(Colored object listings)

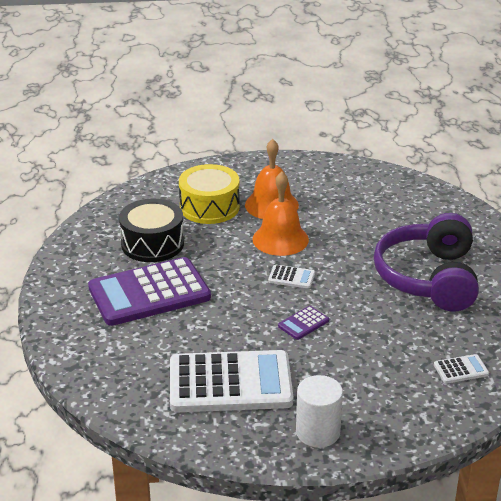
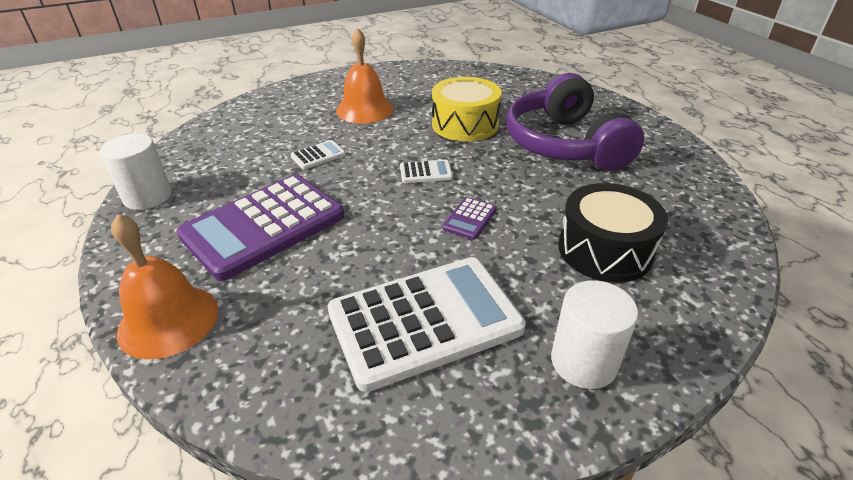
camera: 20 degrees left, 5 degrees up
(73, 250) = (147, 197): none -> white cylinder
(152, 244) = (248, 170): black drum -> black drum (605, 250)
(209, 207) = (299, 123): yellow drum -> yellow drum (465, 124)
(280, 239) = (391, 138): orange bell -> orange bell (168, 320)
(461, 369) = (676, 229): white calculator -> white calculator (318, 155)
...
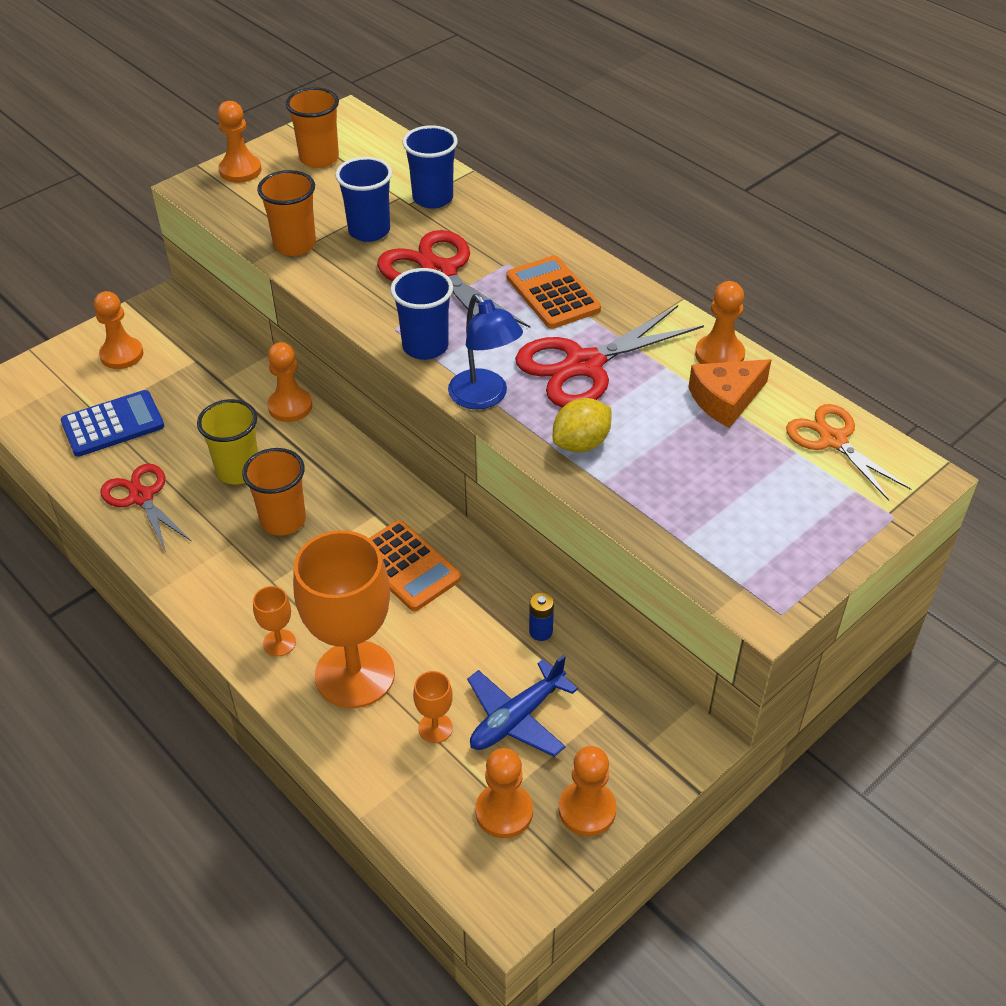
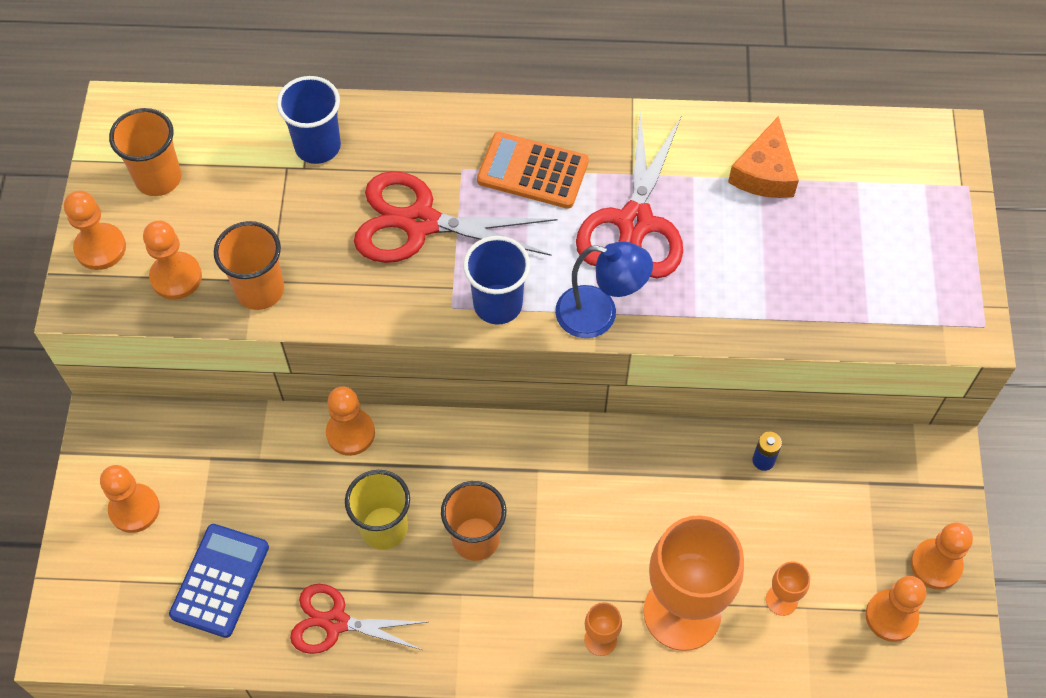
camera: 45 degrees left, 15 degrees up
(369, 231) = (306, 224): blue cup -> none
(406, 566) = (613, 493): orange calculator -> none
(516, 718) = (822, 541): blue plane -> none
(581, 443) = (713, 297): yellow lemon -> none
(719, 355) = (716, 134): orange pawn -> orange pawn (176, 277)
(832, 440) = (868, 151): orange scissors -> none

To-do item. Please reproduce the lines from the line with "camera: 45 degrees left, 15 degrees up" to the line with "(832, 440) = (868, 151): orange", both ends included, exactly as they appear above.

Answer below.
camera: 45 degrees left, 15 degrees up
(369, 231) = (306, 224): blue cup -> none
(406, 566) = (613, 493): orange calculator -> none
(516, 718) = (822, 541): blue plane -> none
(581, 443) = (713, 297): yellow lemon -> none
(719, 355) = (716, 134): orange pawn -> orange pawn (176, 277)
(832, 440) = (868, 151): orange scissors -> none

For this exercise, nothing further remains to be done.